** Source data follows **

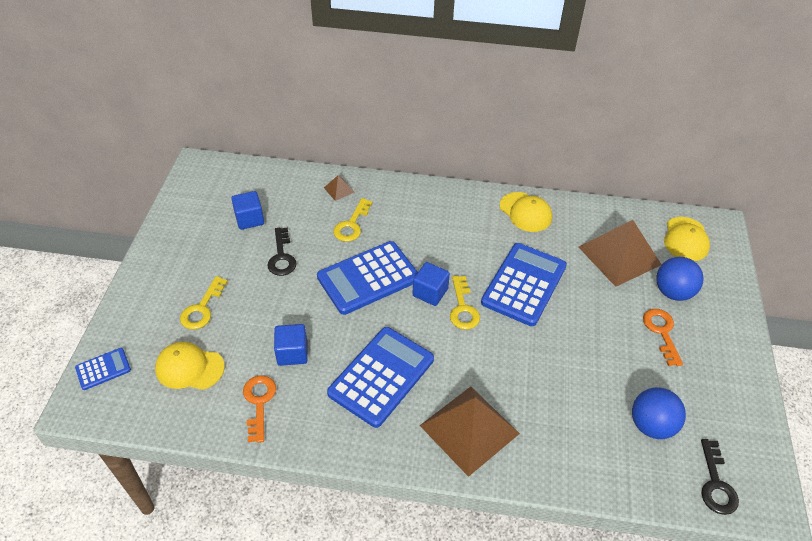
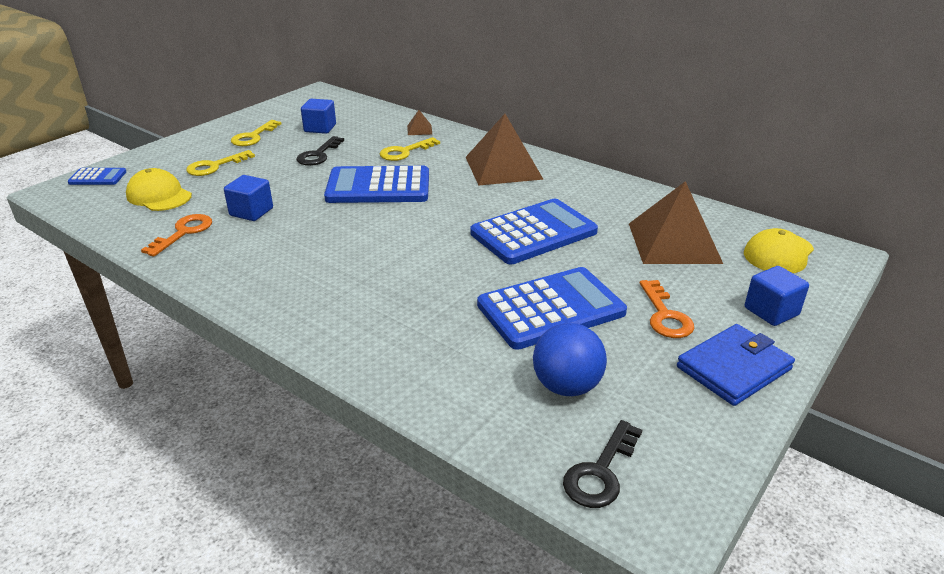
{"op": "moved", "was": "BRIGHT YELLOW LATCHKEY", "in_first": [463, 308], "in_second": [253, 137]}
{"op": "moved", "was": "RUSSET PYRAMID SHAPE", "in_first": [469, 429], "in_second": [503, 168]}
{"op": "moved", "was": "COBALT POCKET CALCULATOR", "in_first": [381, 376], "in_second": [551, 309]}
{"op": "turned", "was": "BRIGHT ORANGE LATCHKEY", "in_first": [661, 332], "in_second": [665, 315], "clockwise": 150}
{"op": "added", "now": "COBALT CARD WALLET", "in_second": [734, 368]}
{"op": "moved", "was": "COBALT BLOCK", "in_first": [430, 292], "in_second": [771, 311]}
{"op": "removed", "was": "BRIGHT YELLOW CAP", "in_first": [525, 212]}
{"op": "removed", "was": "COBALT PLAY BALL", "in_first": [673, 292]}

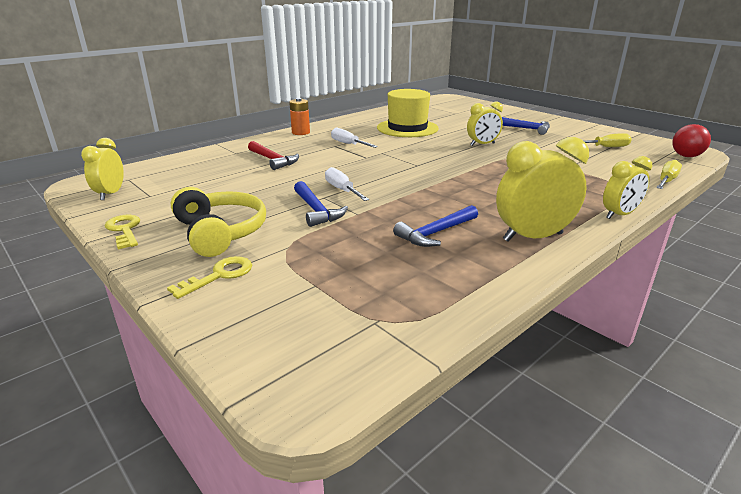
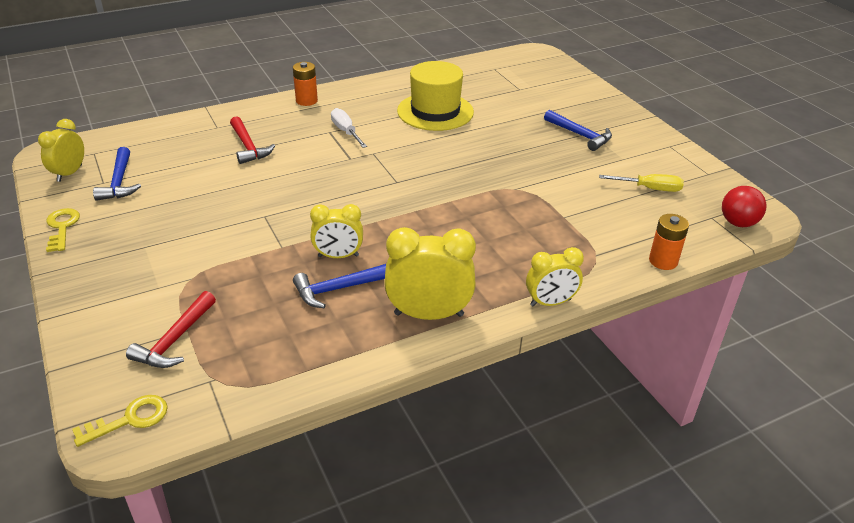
{"op": "moved", "was": "BRIGHT YELLOW LATCHKEY", "in_first": [219, 275], "in_second": [129, 419]}
{"op": "moved", "was": "COBALT HAMMER", "in_first": [316, 210], "in_second": [119, 182]}
{"op": "added", "now": "RED HAMMER", "in_second": [175, 340]}
{"op": "moved", "was": "BRIGHT YELLOW BEDSIDE CLOCK", "in_first": [482, 144], "in_second": [338, 256]}
{"op": "replaced", "was": "BRIGHT YELLOW HAND SCREWDRIVER", "now": "BRIGHT ORANGE BATTERY", "in_first": [666, 181], "in_second": [663, 261]}
{"op": "removed", "was": "BRIGHT YELLOW HEADPHONES", "in_first": [220, 232]}
{"op": "removed", "was": "SNOW-WHITE HAND SCREWDRIVER", "in_first": [342, 190]}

** End of Source data **

Repeat each entry exactly. Pictures do not belong in the copy.

{"op": "moved", "was": "BRIGHT YELLOW LATCHKEY", "in_first": [463, 308], "in_second": [253, 137]}
{"op": "moved", "was": "RUSSET PYRAMID SHAPE", "in_first": [469, 429], "in_second": [503, 168]}
{"op": "moved", "was": "COBALT POCKET CALCULATOR", "in_first": [381, 376], "in_second": [551, 309]}
{"op": "turned", "was": "BRIGHT ORANGE LATCHKEY", "in_first": [661, 332], "in_second": [665, 315], "clockwise": 150}
{"op": "added", "now": "COBALT CARD WALLET", "in_second": [734, 368]}
{"op": "moved", "was": "COBALT BLOCK", "in_first": [430, 292], "in_second": [771, 311]}
{"op": "removed", "was": "BRIGHT YELLOW CAP", "in_first": [525, 212]}
{"op": "removed", "was": "COBALT PLAY BALL", "in_first": [673, 292]}

{"op": "moved", "was": "BRIGHT YELLOW LATCHKEY", "in_first": [219, 275], "in_second": [129, 419]}
{"op": "moved", "was": "COBALT HAMMER", "in_first": [316, 210], "in_second": [119, 182]}
{"op": "added", "now": "RED HAMMER", "in_second": [175, 340]}
{"op": "moved", "was": "BRIGHT YELLOW BEDSIDE CLOCK", "in_first": [482, 144], "in_second": [338, 256]}
{"op": "replaced", "was": "BRIGHT YELLOW HAND SCREWDRIVER", "now": "BRIGHT ORANGE BATTERY", "in_first": [666, 181], "in_second": [663, 261]}
{"op": "removed", "was": "BRIGHT YELLOW HEADPHONES", "in_first": [220, 232]}
{"op": "removed", "was": "SNOW-WHITE HAND SCREWDRIVER", "in_first": [342, 190]}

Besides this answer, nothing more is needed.